___ Material provided

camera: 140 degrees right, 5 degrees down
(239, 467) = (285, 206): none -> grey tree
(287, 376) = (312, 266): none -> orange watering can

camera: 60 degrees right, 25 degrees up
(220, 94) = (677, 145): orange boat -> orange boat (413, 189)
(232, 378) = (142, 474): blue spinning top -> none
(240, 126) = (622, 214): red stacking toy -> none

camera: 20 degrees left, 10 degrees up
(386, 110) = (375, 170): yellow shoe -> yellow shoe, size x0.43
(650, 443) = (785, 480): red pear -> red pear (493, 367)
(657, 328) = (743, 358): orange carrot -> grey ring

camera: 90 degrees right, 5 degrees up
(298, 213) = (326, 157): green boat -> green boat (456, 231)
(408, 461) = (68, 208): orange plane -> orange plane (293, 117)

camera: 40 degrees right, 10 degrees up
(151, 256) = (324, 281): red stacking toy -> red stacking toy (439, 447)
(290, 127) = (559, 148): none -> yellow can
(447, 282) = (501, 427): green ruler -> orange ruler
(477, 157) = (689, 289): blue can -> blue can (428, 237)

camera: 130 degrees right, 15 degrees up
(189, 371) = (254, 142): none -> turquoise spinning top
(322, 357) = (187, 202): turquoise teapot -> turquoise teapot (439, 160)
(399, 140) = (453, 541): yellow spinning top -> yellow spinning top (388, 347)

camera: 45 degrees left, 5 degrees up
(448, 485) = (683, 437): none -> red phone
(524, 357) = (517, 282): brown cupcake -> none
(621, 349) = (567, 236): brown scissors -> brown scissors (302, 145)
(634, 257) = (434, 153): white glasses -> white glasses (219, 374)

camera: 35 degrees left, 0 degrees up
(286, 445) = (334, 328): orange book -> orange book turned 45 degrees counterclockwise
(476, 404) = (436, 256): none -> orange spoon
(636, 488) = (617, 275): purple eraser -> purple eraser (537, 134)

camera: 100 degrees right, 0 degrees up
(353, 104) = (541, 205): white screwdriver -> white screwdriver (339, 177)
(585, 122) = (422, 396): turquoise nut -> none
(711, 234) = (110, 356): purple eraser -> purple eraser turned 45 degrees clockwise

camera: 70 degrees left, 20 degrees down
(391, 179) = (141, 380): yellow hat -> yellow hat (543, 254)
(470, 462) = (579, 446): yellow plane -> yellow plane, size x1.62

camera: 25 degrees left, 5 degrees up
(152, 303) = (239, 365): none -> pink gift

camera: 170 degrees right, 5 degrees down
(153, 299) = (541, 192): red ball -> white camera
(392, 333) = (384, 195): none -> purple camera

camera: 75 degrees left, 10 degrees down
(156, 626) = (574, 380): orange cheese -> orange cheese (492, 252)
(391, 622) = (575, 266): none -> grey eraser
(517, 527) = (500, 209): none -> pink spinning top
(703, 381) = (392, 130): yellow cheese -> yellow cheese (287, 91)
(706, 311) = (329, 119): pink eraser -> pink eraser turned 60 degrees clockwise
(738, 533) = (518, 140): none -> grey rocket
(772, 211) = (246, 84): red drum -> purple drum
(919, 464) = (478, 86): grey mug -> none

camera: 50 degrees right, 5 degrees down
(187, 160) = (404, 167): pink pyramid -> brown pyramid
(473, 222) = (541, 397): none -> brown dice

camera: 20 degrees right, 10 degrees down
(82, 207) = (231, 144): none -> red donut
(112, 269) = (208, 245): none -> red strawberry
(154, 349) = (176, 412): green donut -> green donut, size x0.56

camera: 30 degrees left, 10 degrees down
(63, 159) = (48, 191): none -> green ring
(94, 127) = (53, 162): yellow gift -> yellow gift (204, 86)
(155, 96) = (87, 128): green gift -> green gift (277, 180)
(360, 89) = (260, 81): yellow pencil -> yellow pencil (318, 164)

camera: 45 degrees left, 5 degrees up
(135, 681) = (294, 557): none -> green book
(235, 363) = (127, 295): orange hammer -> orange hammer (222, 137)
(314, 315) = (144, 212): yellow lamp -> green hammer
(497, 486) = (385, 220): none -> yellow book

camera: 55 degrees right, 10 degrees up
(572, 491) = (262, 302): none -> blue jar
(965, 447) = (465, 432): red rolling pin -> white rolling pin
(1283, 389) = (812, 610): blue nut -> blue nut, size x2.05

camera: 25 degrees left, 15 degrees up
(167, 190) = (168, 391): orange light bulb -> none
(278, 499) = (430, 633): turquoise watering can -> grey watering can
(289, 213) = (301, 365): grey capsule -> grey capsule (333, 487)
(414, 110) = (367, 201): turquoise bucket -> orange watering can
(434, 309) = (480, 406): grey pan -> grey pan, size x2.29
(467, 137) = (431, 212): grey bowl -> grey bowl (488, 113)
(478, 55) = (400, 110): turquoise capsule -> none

______

**Task:**
In the data above, start at the line that has "(353, 104) = (541, 205): white", stop after the line that has "(82, 207) = (231, 144): none -> red donut", and print every line in between exactly as it stands.

**Answer below:**
(353, 104) = (541, 205): white screwdriver -> white screwdriver (339, 177)
(585, 122) = (422, 396): turquoise nut -> none
(711, 234) = (110, 356): purple eraser -> purple eraser turned 45 degrees clockwise

camera: 70 degrees left, 20 degrees down
(391, 179) = (141, 380): yellow hat -> yellow hat (543, 254)
(470, 462) = (579, 446): yellow plane -> yellow plane, size x1.62

camera: 25 degrees left, 5 degrees up
(152, 303) = (239, 365): none -> pink gift

camera: 170 degrees right, 5 degrees down
(153, 299) = (541, 192): red ball -> white camera
(392, 333) = (384, 195): none -> purple camera

camera: 75 degrees left, 10 degrees down
(156, 626) = (574, 380): orange cheese -> orange cheese (492, 252)
(391, 622) = (575, 266): none -> grey eraser
(517, 527) = (500, 209): none -> pink spinning top
(703, 381) = (392, 130): yellow cheese -> yellow cheese (287, 91)
(706, 311) = (329, 119): pink eraser -> pink eraser turned 60 degrees clockwise
(738, 533) = (518, 140): none -> grey rocket
(772, 211) = (246, 84): red drum -> purple drum
(919, 464) = (478, 86): grey mug -> none

camera: 50 degrees right, 5 degrees down
(187, 160) = (404, 167): pink pyramid -> brown pyramid
(473, 222) = (541, 397): none -> brown dice

camera: 20 degrees right, 10 degrees down
(82, 207) = (231, 144): none -> red donut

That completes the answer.